[Object transformation records]
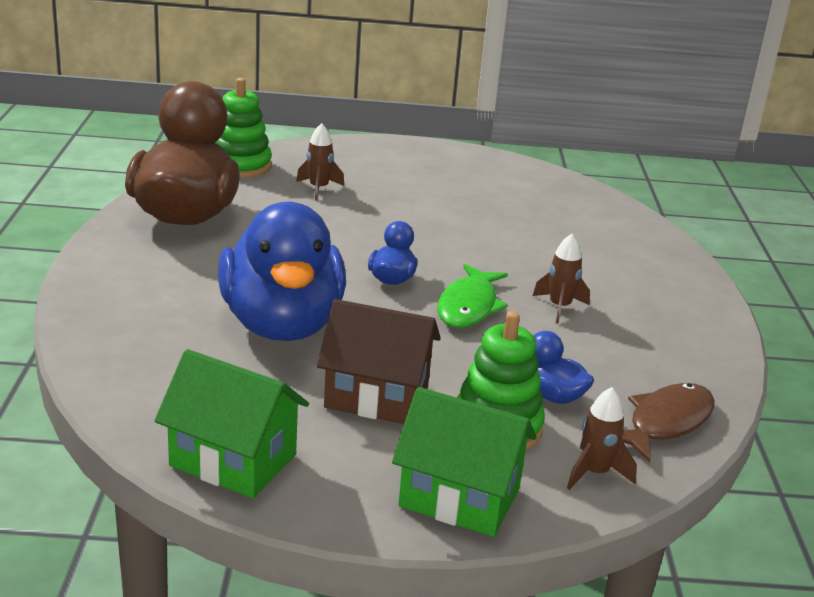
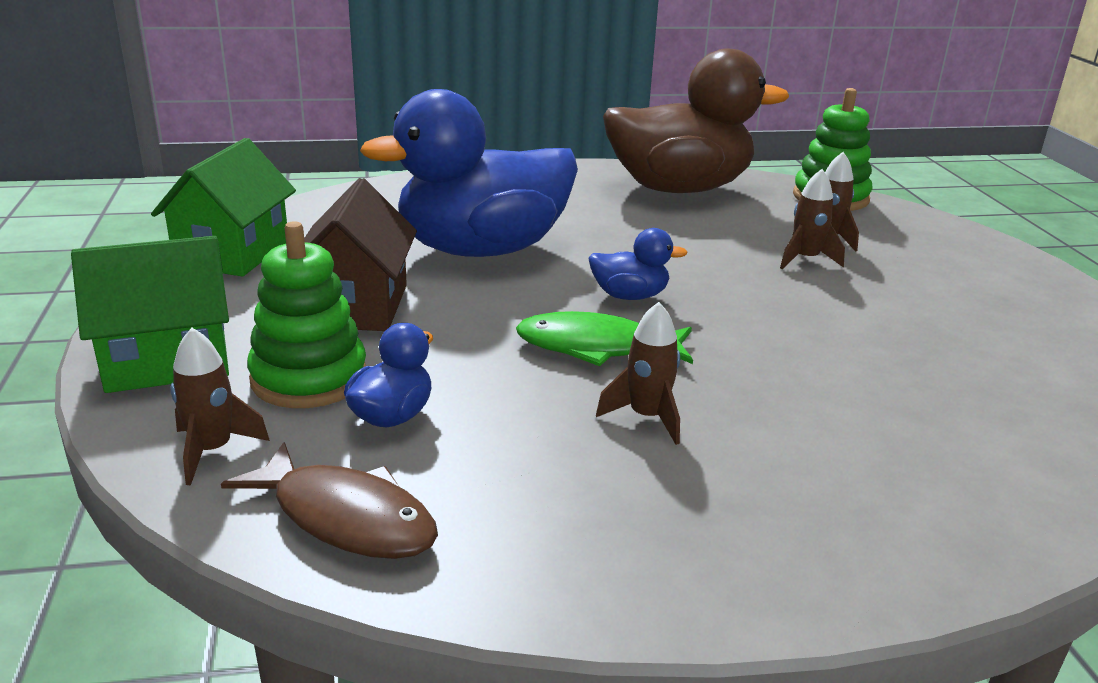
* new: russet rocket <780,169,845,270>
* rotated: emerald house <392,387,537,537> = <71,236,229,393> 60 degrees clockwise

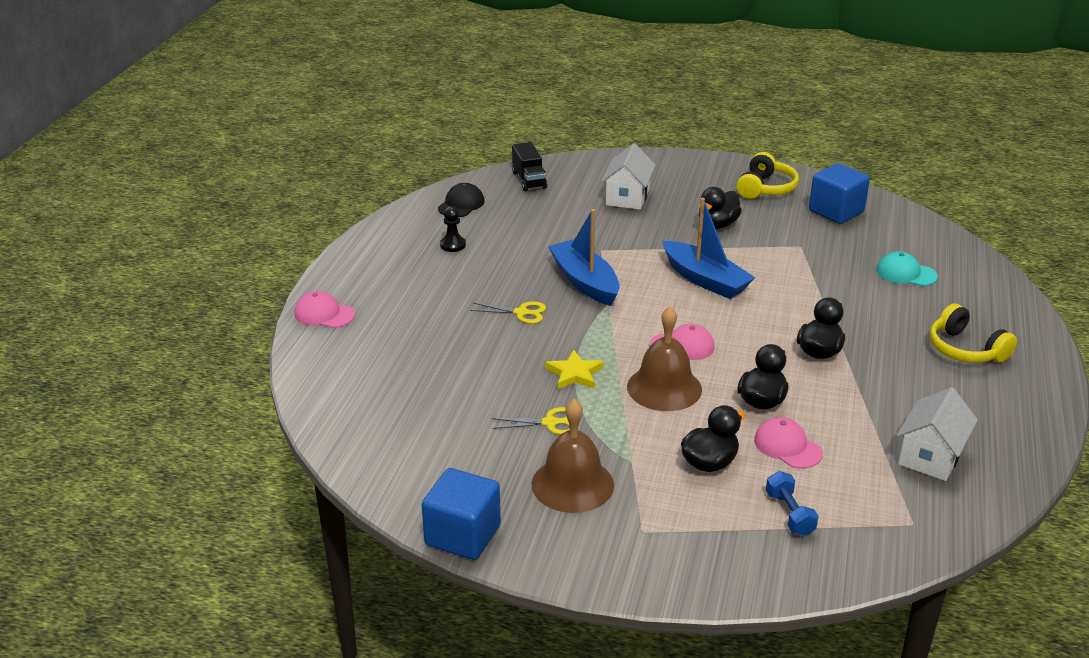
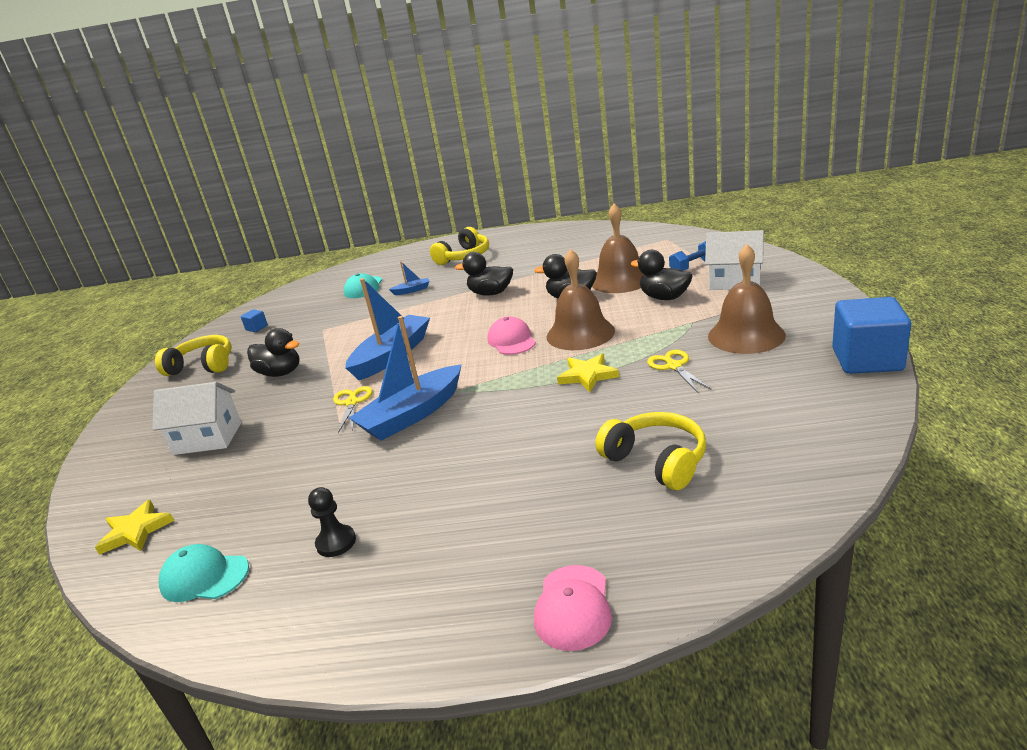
* new: cobalt boat <389,261,430,295>
* new: bright yellow over-ear headphones <595,412,706,490>
* shifted: bright yellow scissors <470,301,546,324> to <333,386,373,433>
* shifted: white house <897,387,978,481> to <705,230,764,290>
* swapped: jet-black toy truck <512,142,547,191> to bright yellow star shape <95,500,174,555>
* swapped: rosy cap <754,417,823,469> to russet bell <592,204,644,293>
* repainted: jet-black cap <438,183,485,217> to teal cap <159,544,249,602>
* scaled: cobalt solid cube <809,163,870,224> = <241,309,268,332> x0.42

TASK DIRECTIONS:
When you transcribe the entries above, keep every word exact and leave out the pictures.

SOLUTION FOR THIS EXERCISE:
* new: russet rocket <780,169,845,270>
* rotated: emerald house <392,387,537,537> = <71,236,229,393> 60 degrees clockwise

* new: cobalt boat <389,261,430,295>
* new: bright yellow over-ear headphones <595,412,706,490>
* shifted: bright yellow scissors <470,301,546,324> to <333,386,373,433>
* shifted: white house <897,387,978,481> to <705,230,764,290>
* swapped: jet-black toy truck <512,142,547,191> to bright yellow star shape <95,500,174,555>
* swapped: rosy cap <754,417,823,469> to russet bell <592,204,644,293>
* repainted: jet-black cap <438,183,485,217> to teal cap <159,544,249,602>
* scaled: cobalt solid cube <809,163,870,224> = <241,309,268,332> x0.42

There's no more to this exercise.